[Dataset items]
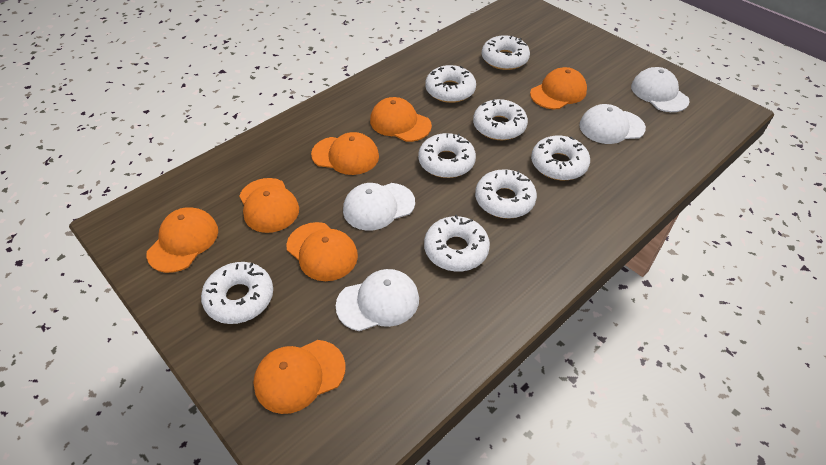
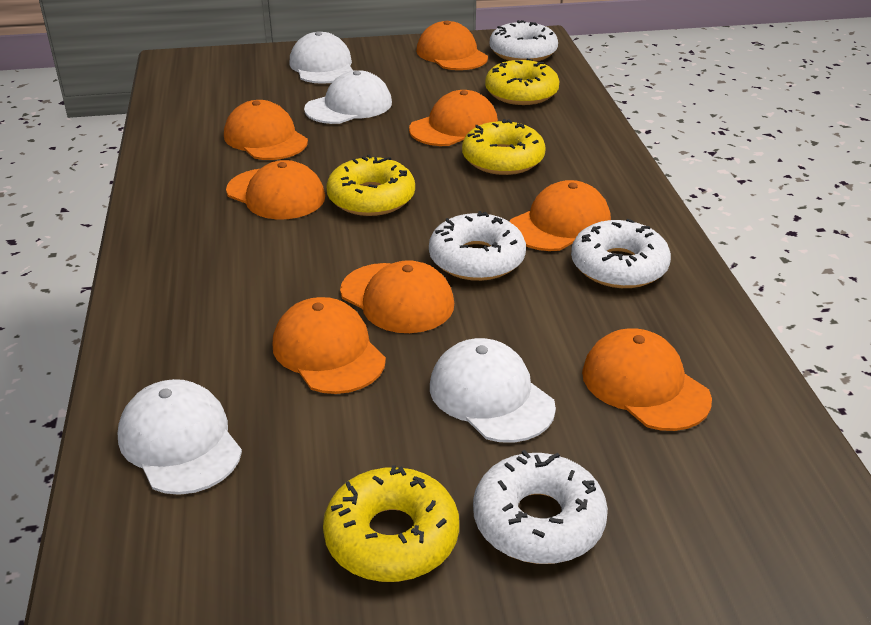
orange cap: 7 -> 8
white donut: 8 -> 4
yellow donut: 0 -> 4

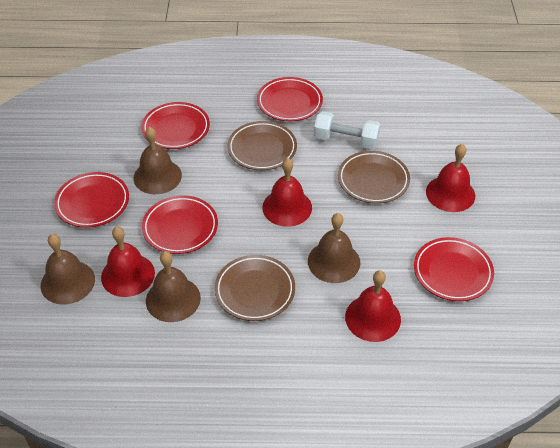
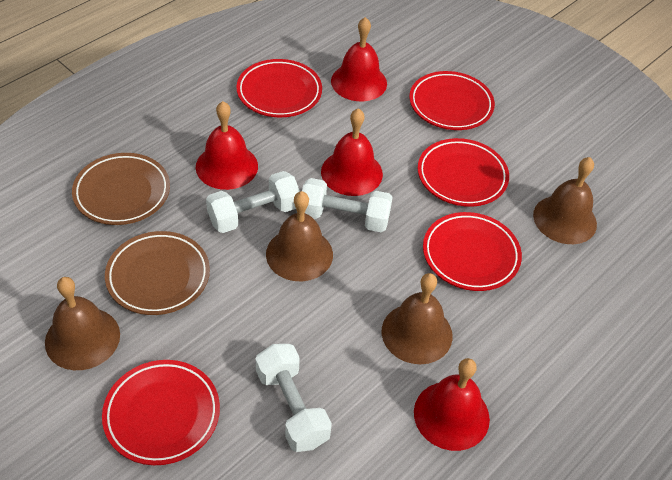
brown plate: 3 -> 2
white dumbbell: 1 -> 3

--

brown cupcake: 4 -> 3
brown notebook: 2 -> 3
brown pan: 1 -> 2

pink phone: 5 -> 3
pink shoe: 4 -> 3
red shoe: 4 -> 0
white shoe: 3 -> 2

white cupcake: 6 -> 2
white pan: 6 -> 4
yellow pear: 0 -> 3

---

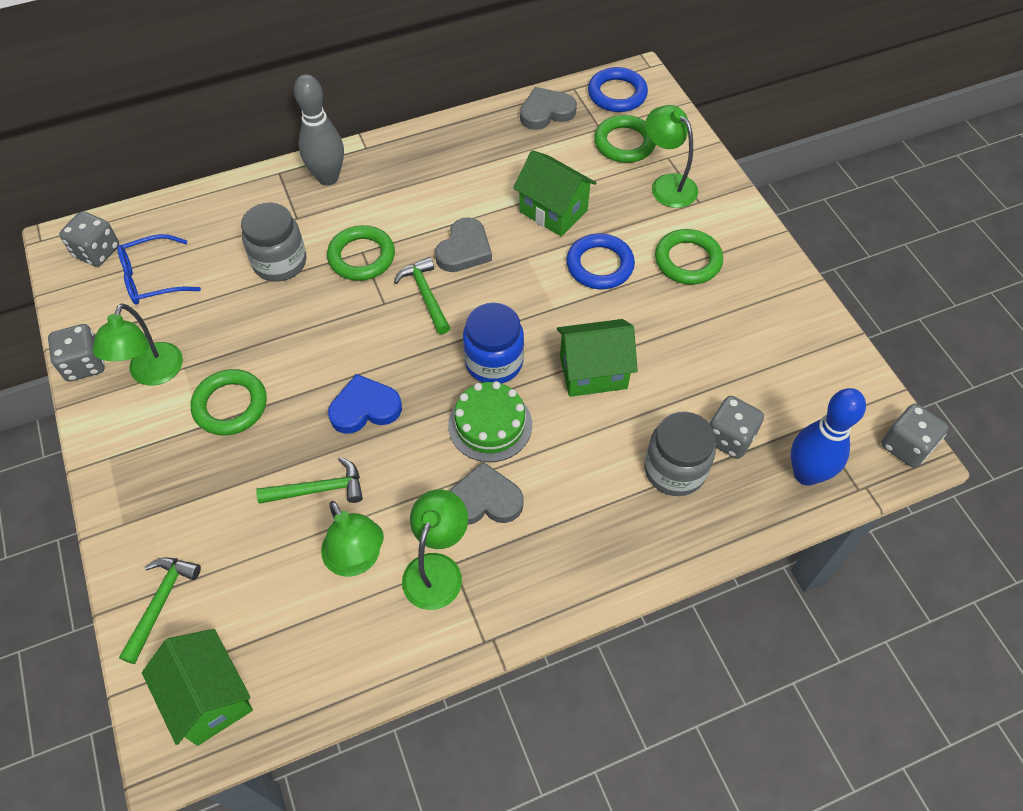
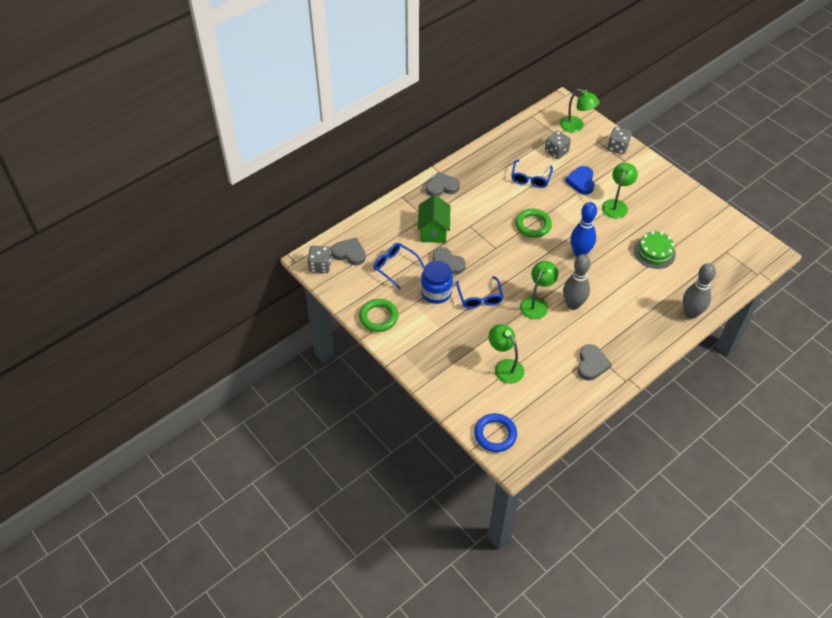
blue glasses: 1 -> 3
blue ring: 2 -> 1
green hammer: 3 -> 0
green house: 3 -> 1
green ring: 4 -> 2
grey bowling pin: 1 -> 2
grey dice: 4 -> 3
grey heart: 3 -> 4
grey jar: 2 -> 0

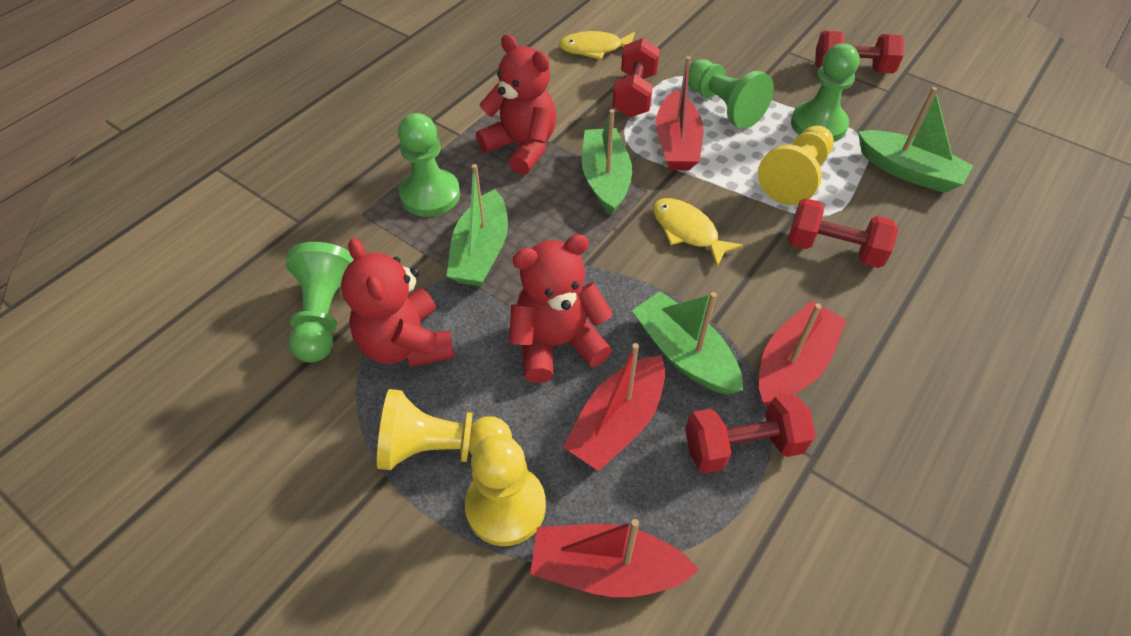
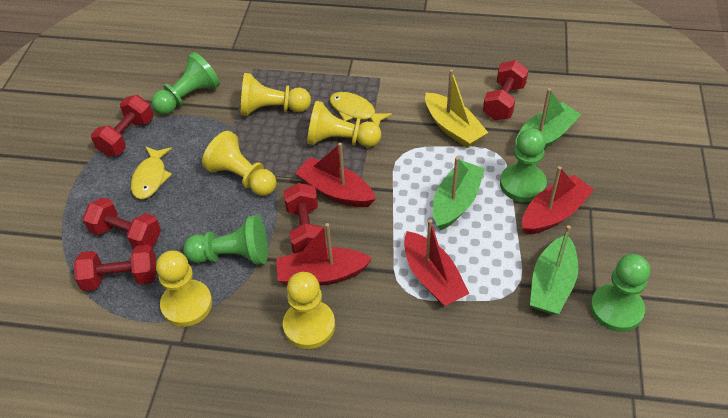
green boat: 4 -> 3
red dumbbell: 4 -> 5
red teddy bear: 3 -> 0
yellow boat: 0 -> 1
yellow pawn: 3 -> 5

▸ Work instruction: Given the records above, restate word for word only the lines starting at the one with "green boat: 4 -> 3" and ending at the one with "yellow pawn: 3 -> 5".

▸ Task output:
green boat: 4 -> 3
red dumbbell: 4 -> 5
red teddy bear: 3 -> 0
yellow boat: 0 -> 1
yellow pawn: 3 -> 5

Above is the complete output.